## The request
Rewrite every line of the listing below, replacing "red square" with "crimson square" and leaving everything else unchanged. Leave the pictures out of your answer.

[START Task inputs]

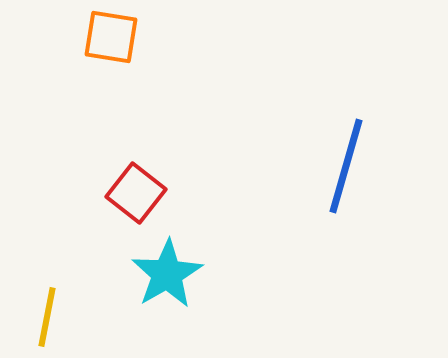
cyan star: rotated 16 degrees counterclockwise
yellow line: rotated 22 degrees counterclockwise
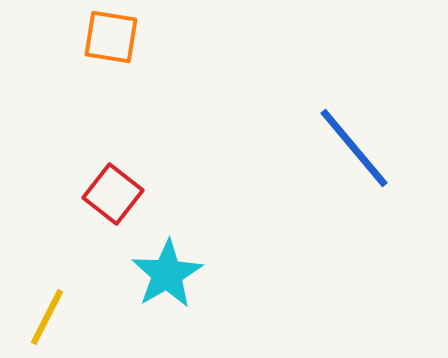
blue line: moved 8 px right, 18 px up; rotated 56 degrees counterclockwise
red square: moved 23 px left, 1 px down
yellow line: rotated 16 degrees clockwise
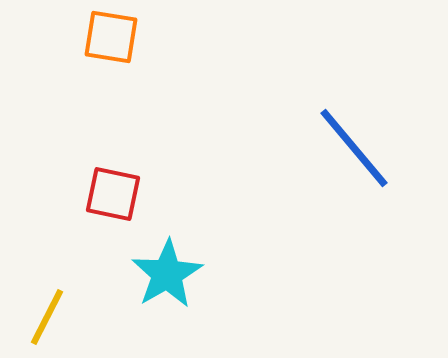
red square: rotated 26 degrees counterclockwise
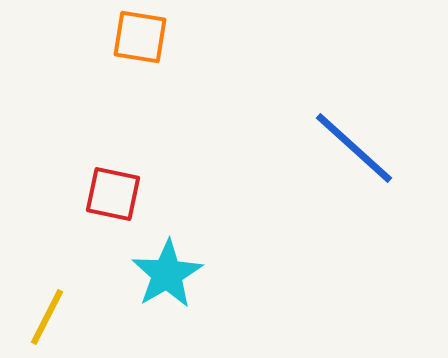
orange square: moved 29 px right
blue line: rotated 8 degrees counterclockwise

[END Task inputs]

## Final result
cyan star: rotated 16 degrees counterclockwise
yellow line: rotated 22 degrees counterclockwise
blue line: moved 8 px right, 18 px up; rotated 56 degrees counterclockwise
crimson square: moved 23 px left, 1 px down
yellow line: rotated 16 degrees clockwise
crimson square: rotated 26 degrees counterclockwise
orange square: moved 29 px right
blue line: rotated 8 degrees counterclockwise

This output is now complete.